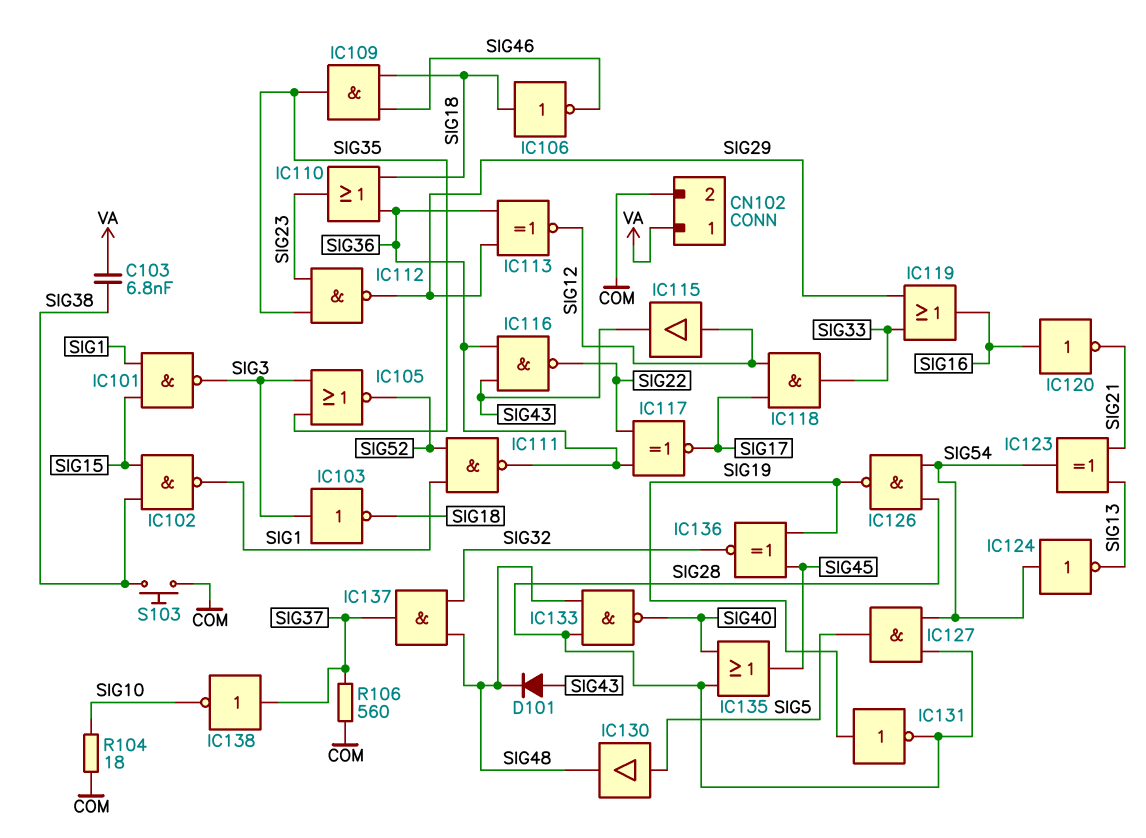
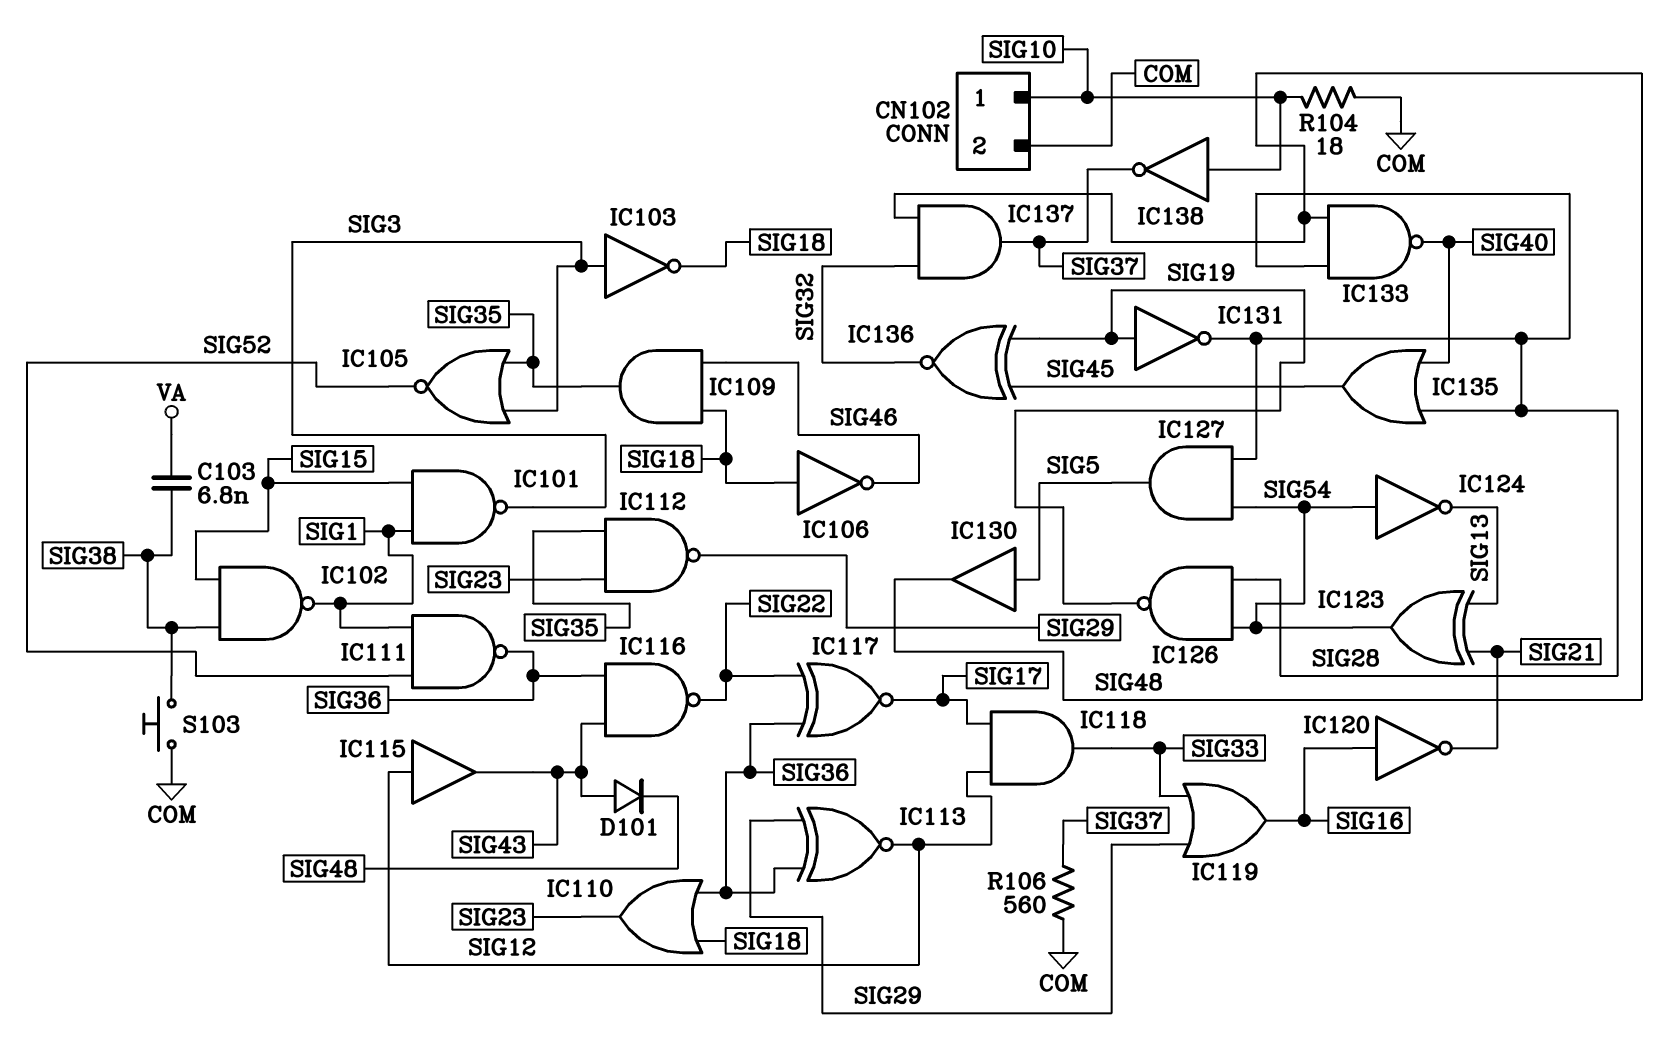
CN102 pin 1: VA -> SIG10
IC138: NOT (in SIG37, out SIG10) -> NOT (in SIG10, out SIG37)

--

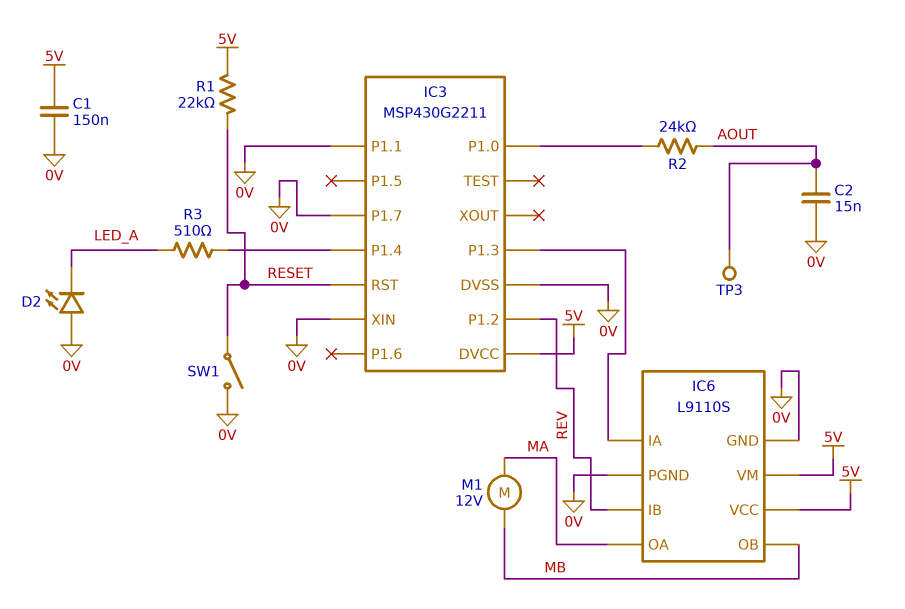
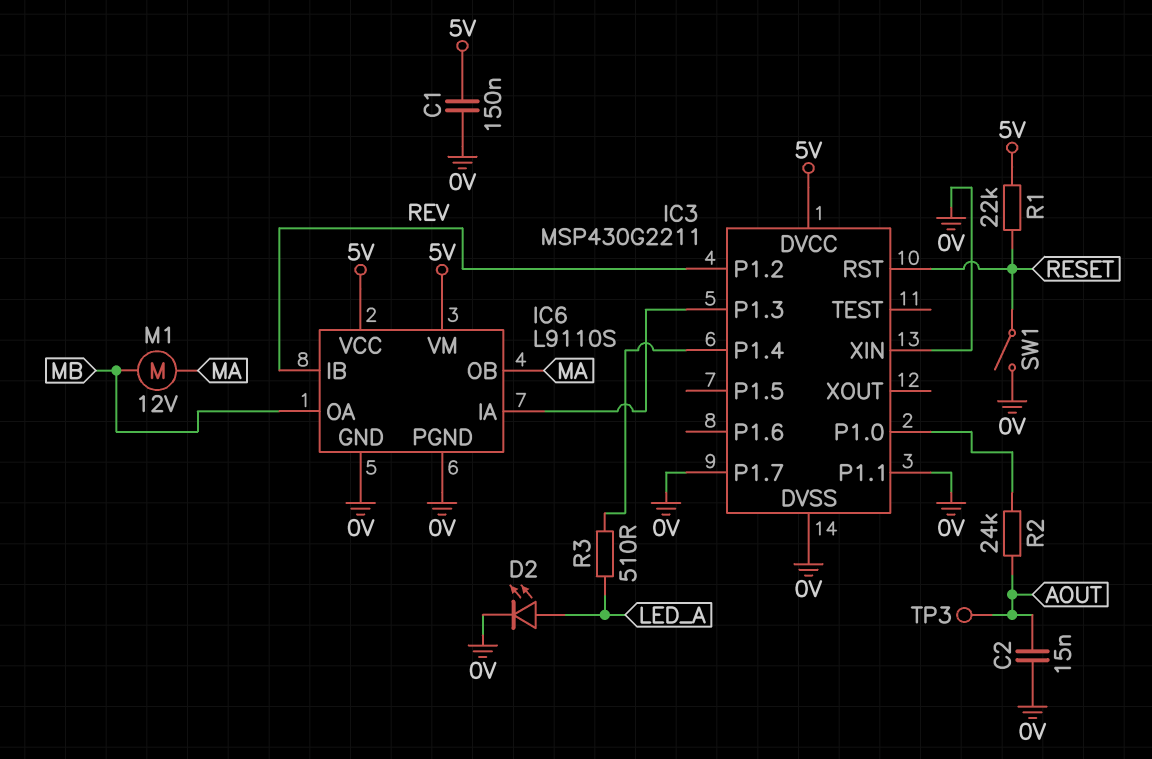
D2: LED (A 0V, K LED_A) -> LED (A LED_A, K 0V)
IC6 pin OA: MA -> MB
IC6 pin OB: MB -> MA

WHAT YOU NEED TO DO: Set down, from the entries above, exactly the lines from the one with "CN102 pin 1: VA -> SIG10" up to and including the one with "IC138: NOT (in", and no other lines.

RESULT OF THIS EXERCISE:
CN102 pin 1: VA -> SIG10
IC138: NOT (in SIG37, out SIG10) -> NOT (in SIG10, out SIG37)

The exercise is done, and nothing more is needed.